▼
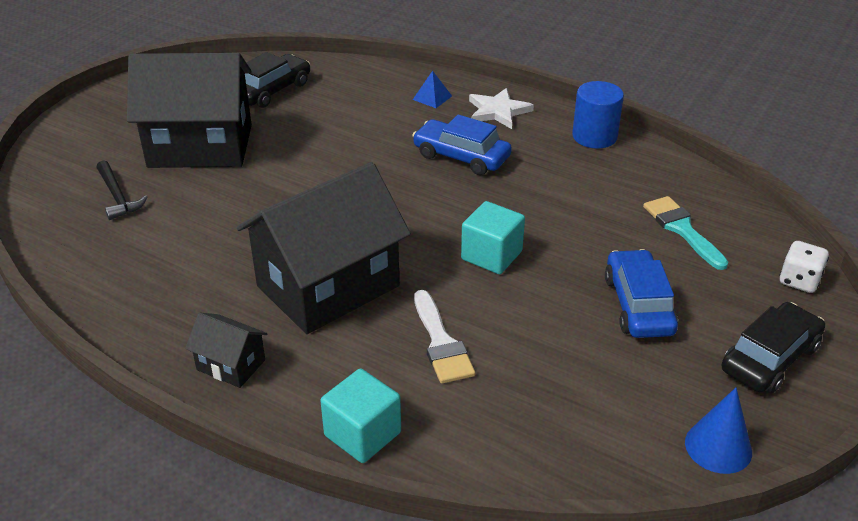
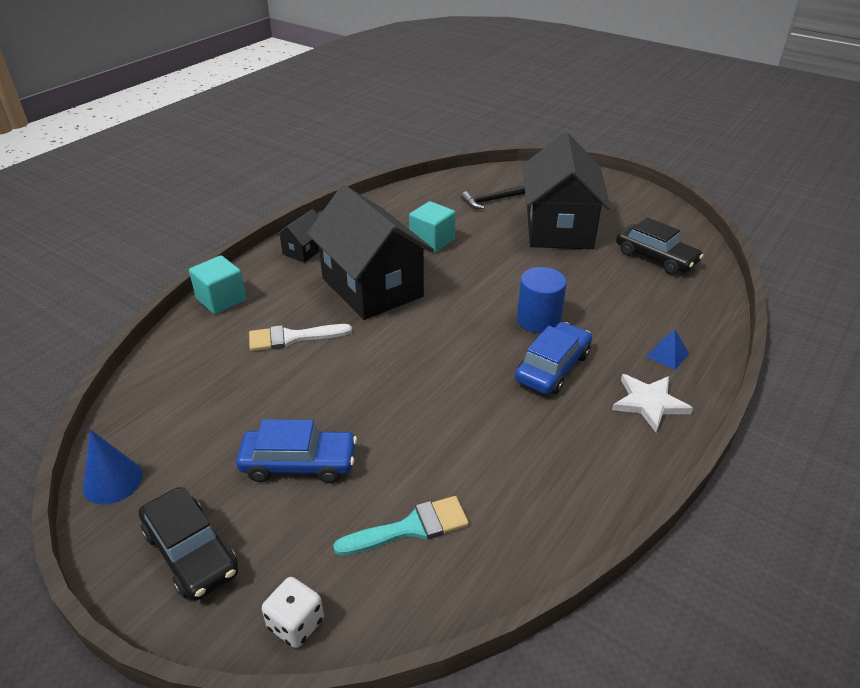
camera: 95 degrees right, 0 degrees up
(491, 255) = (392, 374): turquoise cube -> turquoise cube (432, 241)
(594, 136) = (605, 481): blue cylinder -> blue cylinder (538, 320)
▲
▼
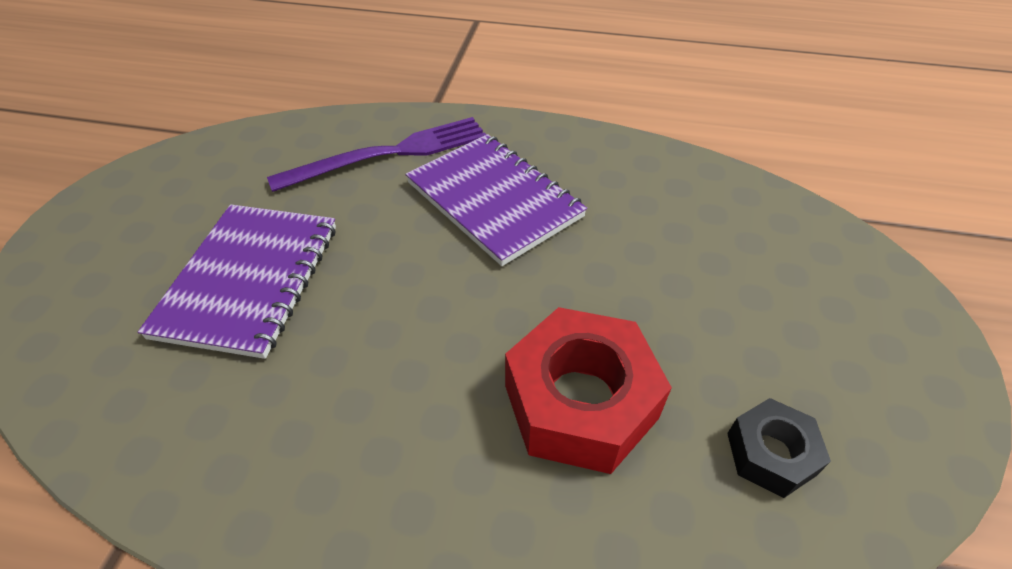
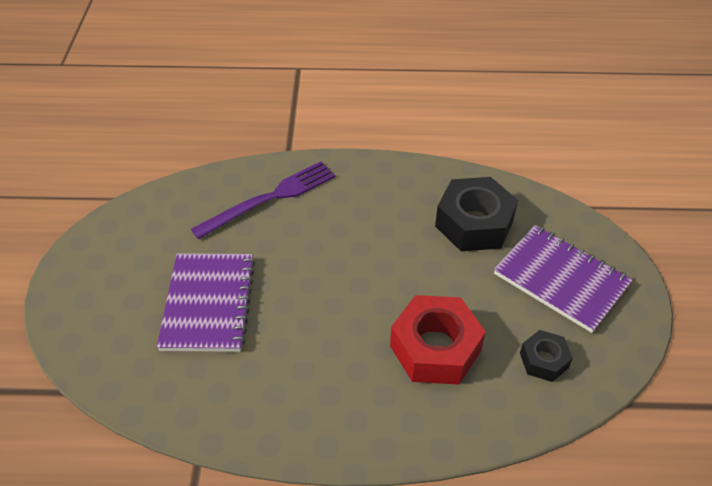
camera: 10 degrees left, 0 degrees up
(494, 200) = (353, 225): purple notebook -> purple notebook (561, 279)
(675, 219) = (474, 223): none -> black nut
▲
▼
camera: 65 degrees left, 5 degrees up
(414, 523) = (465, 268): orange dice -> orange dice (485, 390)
▲
- [Assignment]
Would you copy each line of the records that contains "camera"?

- [Answer box]
camera: 95 degrees right, 0 degrees up
camera: 10 degrees left, 0 degrees up
camera: 65 degrees left, 5 degrees up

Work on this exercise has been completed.